• **ACTIVITY**: The answer must consist solely of the lines from the line with "yellow plate: 4 -> 3" to the final line of the data below, reproduced exactly, pictures omitted.

Before-and-after scene images:
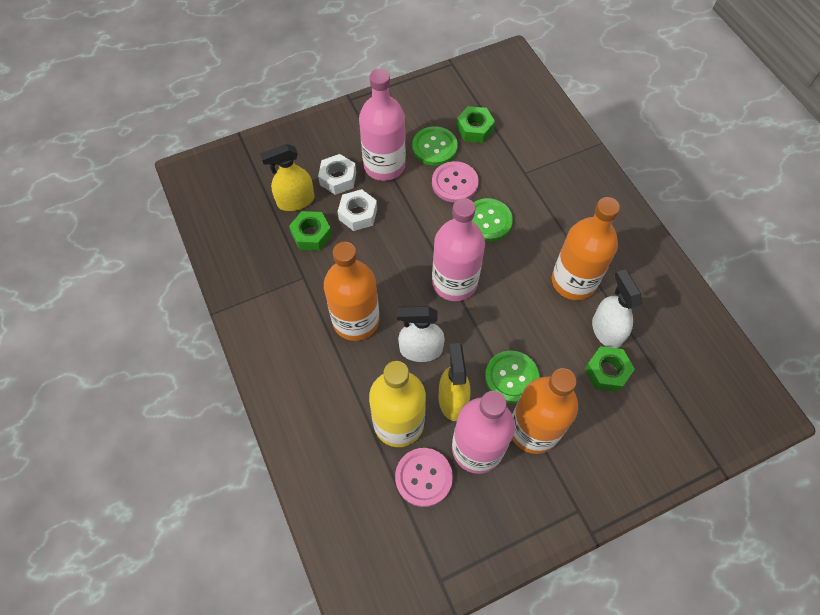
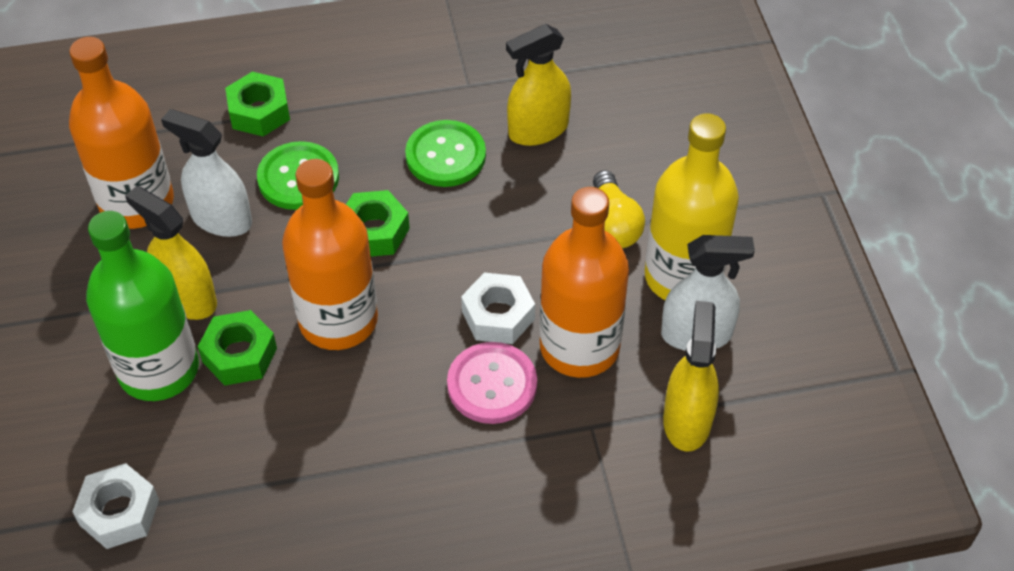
green bottle: 0 -> 1
green button: 3 -> 2
pink bottle: 3 -> 0
pink button: 2 -> 1
yellow light bulb: 0 -> 1
yellow spray bottle: 2 -> 3

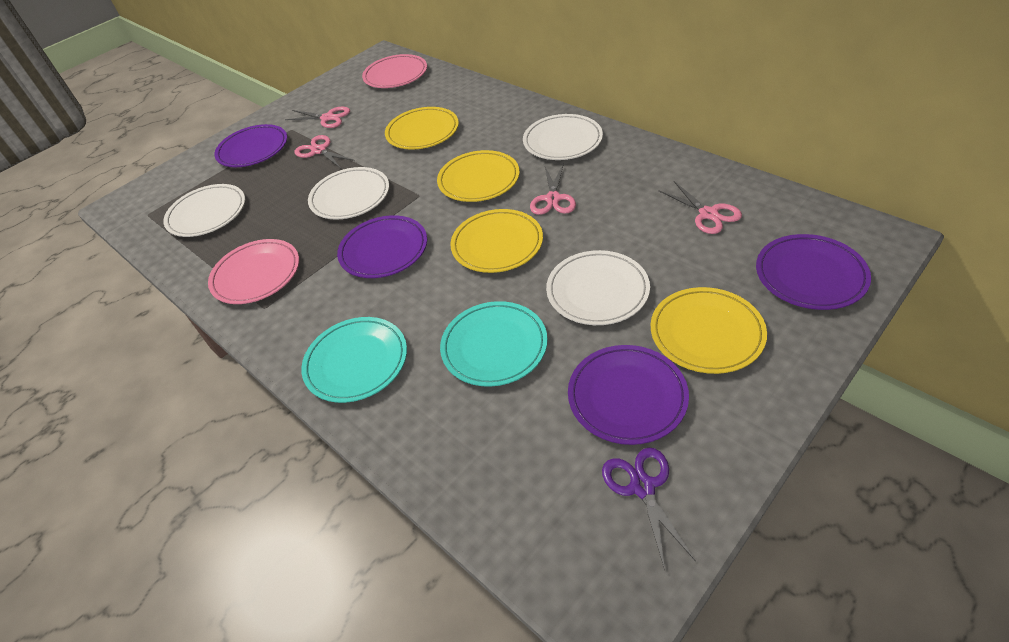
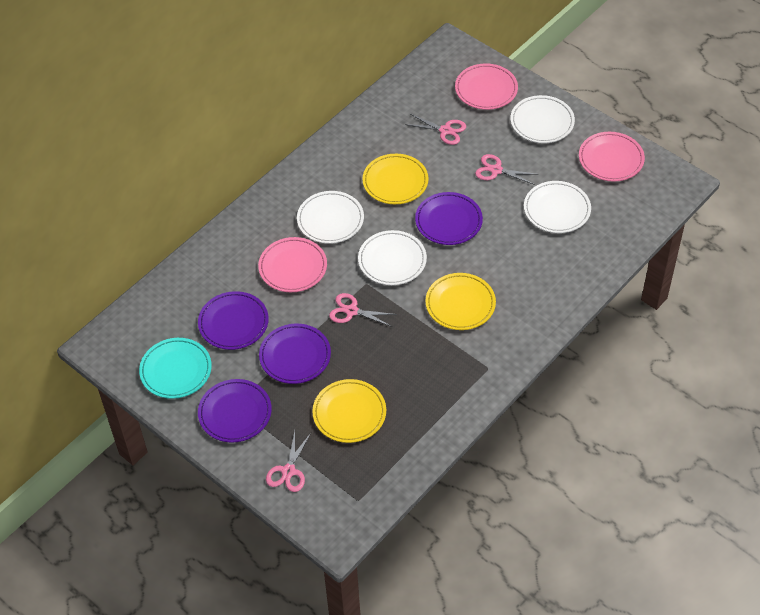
pink plate: 2 -> 3
purple scissors: 1 -> 0
turquoise plate: 2 -> 1
yellow plate: 4 -> 3

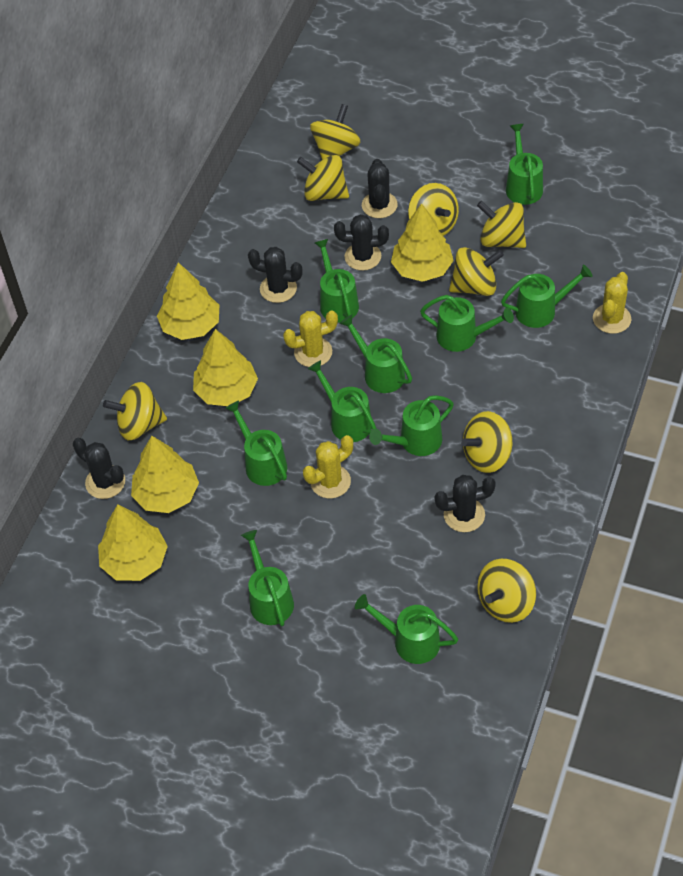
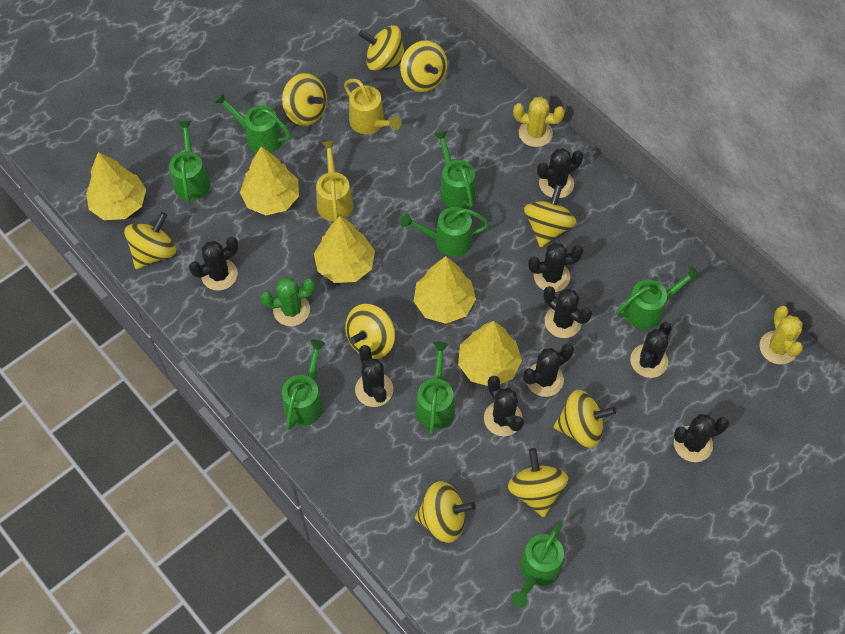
black cactus: 5 -> 9
green cactus: 0 -> 1
green watering can: 10 -> 8
yellow cactus: 3 -> 2
yellow spinning top: 8 -> 9
yellow watering can: 0 -> 2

• **FINISHED EXERCISE**:
yellow plate: 4 -> 3

black cactus: 5 -> 9
green cactus: 0 -> 1
green watering can: 10 -> 8
yellow cactus: 3 -> 2
yellow spinning top: 8 -> 9
yellow watering can: 0 -> 2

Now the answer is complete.